Activity => Find where "The second view gained the Pyramide" appears in the records below, then return that line and every later line exactly, stopping only at the last line.

(Scene difference descriptions)
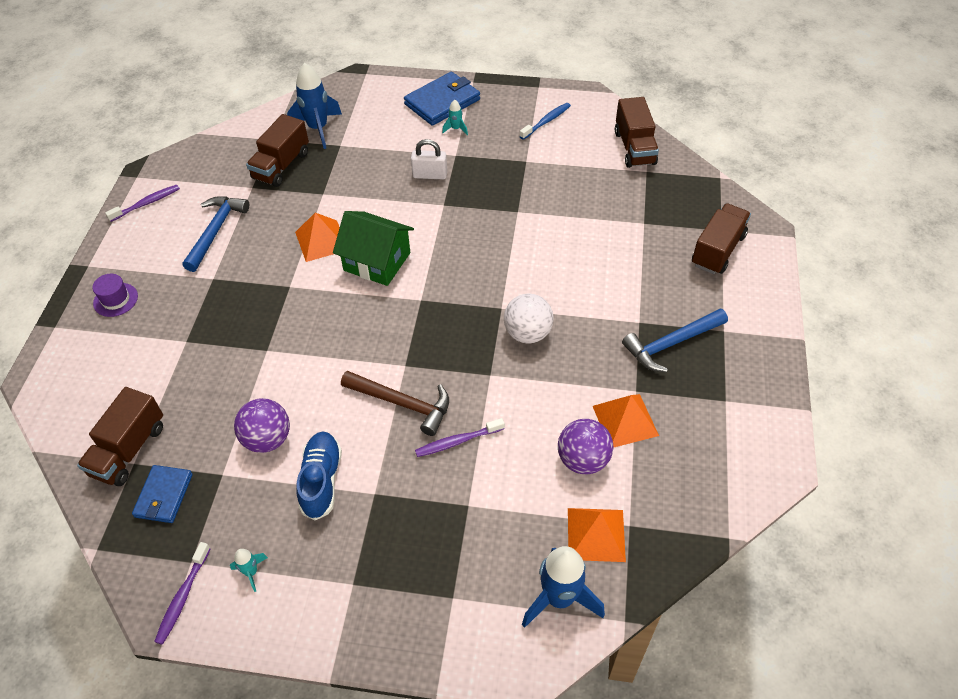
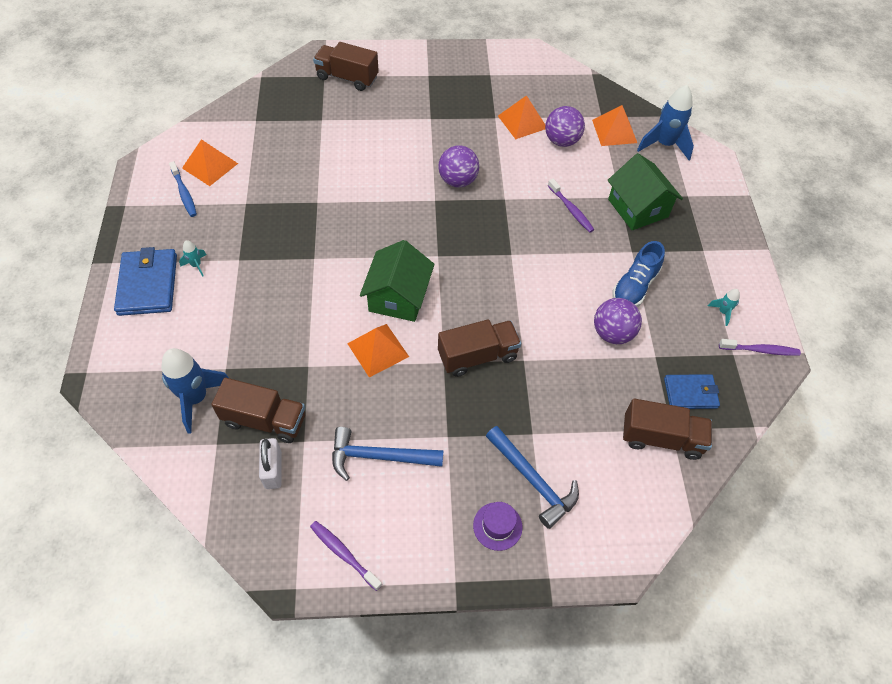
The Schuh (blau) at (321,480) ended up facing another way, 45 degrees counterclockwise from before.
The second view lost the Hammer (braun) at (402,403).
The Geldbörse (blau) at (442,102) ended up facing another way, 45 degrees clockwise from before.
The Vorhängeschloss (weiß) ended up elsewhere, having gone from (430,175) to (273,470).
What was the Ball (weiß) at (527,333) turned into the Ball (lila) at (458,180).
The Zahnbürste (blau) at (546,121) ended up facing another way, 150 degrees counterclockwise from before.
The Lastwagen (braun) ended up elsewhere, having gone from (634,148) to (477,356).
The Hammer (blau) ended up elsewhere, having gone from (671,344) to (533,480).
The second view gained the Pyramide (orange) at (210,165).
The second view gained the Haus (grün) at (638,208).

Response for this exercise =>
The second view gained the Pyramide (orange) at (210,165).
The second view gained the Haus (grün) at (638,208).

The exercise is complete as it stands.